Report every line of the records below that includes the string "hammer".

Object state change records:
++++

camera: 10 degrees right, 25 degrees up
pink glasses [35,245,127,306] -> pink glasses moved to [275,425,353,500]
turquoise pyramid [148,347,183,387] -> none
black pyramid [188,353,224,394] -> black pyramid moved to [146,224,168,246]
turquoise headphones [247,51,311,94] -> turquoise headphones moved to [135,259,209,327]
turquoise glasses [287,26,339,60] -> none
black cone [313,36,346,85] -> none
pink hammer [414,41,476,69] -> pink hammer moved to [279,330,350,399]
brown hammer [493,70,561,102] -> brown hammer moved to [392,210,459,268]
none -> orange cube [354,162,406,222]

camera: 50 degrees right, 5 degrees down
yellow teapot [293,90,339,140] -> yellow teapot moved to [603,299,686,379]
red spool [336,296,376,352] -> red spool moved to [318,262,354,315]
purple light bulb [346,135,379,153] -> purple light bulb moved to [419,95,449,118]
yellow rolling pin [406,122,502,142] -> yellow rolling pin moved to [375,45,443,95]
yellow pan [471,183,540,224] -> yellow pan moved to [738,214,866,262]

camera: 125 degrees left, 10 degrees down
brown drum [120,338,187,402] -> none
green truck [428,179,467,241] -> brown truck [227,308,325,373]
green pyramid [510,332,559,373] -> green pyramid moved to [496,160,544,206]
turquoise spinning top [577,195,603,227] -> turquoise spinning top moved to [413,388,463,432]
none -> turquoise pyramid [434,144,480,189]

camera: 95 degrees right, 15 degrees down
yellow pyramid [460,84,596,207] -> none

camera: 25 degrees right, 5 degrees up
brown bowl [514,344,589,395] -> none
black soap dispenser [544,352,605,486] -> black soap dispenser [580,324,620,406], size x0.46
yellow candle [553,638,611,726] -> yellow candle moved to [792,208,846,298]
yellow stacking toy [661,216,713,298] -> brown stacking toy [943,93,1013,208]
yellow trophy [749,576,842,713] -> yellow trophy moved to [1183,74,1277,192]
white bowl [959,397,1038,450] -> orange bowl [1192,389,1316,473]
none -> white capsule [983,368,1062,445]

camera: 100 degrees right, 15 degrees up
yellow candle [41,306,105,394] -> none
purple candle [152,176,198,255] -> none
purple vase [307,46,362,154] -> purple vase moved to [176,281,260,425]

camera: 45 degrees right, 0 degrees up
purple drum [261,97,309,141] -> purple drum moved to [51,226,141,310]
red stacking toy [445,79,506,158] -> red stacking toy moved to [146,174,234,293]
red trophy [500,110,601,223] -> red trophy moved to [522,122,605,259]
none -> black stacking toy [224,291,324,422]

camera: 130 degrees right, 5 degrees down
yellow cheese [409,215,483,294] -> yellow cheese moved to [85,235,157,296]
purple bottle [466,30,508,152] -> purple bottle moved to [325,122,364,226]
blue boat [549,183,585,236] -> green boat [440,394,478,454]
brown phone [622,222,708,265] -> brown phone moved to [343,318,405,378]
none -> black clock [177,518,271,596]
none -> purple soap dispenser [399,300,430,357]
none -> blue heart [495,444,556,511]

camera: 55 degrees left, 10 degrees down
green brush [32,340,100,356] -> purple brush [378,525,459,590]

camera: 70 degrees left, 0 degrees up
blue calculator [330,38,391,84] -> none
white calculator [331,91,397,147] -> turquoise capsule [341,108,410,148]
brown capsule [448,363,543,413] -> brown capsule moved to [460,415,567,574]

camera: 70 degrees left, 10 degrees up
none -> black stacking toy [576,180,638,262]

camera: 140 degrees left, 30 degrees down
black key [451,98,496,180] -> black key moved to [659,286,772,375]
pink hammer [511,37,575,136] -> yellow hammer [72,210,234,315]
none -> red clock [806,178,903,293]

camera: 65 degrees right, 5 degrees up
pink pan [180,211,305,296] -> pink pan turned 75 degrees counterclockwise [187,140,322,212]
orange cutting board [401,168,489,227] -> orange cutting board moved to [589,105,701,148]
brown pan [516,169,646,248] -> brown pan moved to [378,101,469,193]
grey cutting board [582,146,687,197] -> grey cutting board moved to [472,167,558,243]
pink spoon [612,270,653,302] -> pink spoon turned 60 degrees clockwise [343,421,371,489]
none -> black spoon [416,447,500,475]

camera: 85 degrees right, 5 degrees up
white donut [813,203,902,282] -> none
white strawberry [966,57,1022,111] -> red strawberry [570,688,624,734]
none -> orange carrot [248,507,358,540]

++++

▶ **EXPECTED ANSWER**
pink hammer [414,41,476,69] -> pink hammer moved to [279,330,350,399]
brown hammer [493,70,561,102] -> brown hammer moved to [392,210,459,268]
pink hammer [511,37,575,136] -> yellow hammer [72,210,234,315]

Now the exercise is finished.